Version comparison data:
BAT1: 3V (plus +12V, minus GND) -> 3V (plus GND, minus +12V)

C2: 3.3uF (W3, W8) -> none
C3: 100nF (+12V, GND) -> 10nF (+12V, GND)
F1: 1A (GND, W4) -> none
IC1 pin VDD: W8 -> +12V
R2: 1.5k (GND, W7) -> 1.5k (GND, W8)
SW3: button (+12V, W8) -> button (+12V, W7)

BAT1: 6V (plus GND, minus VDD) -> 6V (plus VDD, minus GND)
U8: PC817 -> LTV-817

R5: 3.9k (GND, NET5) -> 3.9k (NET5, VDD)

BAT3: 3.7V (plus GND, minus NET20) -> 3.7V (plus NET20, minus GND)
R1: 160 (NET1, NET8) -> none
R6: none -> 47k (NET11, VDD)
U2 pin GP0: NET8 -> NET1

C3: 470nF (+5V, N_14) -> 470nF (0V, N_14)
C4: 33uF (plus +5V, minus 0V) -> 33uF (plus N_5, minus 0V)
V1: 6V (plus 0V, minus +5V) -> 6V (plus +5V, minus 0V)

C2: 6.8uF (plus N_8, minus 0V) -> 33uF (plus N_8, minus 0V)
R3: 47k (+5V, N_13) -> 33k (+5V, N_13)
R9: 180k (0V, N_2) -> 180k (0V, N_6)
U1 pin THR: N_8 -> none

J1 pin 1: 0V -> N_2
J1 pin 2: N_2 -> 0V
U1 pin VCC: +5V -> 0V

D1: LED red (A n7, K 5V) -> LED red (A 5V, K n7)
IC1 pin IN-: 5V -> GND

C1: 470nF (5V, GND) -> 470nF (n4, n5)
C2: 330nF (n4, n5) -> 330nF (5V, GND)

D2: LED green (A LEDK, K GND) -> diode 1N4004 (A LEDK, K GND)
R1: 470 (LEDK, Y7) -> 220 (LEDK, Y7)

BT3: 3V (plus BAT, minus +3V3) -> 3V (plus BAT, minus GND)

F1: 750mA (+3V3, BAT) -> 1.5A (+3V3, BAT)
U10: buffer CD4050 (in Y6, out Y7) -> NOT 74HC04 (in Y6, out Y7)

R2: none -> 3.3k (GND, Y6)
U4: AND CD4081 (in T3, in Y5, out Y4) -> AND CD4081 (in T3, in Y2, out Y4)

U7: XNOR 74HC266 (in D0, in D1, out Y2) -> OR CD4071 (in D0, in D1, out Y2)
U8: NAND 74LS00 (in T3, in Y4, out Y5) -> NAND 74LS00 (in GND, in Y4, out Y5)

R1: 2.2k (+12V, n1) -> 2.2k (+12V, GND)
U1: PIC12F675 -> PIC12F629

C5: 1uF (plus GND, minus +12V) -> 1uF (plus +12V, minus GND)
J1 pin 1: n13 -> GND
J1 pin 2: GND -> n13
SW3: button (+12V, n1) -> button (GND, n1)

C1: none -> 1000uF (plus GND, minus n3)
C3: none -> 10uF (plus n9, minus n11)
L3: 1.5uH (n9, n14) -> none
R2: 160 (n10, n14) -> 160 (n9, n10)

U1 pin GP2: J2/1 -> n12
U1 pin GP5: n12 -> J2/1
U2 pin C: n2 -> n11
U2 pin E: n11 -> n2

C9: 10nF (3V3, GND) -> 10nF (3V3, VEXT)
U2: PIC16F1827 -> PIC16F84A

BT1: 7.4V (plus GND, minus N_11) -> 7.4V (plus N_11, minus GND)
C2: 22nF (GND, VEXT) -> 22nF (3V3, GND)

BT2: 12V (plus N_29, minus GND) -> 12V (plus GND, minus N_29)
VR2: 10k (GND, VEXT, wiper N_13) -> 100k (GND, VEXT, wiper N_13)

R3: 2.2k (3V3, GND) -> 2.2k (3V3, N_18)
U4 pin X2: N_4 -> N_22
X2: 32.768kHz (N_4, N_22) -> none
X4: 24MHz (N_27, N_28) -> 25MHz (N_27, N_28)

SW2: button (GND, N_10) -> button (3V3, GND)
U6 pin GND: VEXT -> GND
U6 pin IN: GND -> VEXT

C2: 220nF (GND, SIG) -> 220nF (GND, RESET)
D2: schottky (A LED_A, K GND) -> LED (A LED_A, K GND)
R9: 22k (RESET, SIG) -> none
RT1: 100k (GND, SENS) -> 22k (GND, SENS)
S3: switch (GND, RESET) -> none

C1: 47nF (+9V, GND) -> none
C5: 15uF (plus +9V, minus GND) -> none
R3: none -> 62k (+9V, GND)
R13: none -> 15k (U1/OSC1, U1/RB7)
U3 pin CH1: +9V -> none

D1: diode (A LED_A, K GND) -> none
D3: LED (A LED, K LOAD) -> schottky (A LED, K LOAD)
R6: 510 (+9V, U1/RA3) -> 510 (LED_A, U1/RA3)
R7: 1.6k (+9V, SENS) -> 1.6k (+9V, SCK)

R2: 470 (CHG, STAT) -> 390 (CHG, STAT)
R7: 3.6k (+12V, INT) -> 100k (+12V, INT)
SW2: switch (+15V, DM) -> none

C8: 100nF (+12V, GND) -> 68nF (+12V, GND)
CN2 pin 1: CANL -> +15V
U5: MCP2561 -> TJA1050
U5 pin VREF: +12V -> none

→ **EXERCISE DIRECTIONS**:
Taking the line with "J1 pin 1: n13 -> GND" as the first and the line with "BT2: 12V (plus" as the last, retype that stretch of the data above exactly, with no other lines.

→ **THE ANSWER**:
J1 pin 1: n13 -> GND
J1 pin 2: GND -> n13
SW3: button (+12V, n1) -> button (GND, n1)

C1: none -> 1000uF (plus GND, minus n3)
C3: none -> 10uF (plus n9, minus n11)
L3: 1.5uH (n9, n14) -> none
R2: 160 (n10, n14) -> 160 (n9, n10)

U1 pin GP2: J2/1 -> n12
U1 pin GP5: n12 -> J2/1
U2 pin C: n2 -> n11
U2 pin E: n11 -> n2

C9: 10nF (3V3, GND) -> 10nF (3V3, VEXT)
U2: PIC16F1827 -> PIC16F84A

BT1: 7.4V (plus GND, minus N_11) -> 7.4V (plus N_11, minus GND)
C2: 22nF (GND, VEXT) -> 22nF (3V3, GND)

BT2: 12V (plus N_29, minus GND) -> 12V (plus GND, minus N_29)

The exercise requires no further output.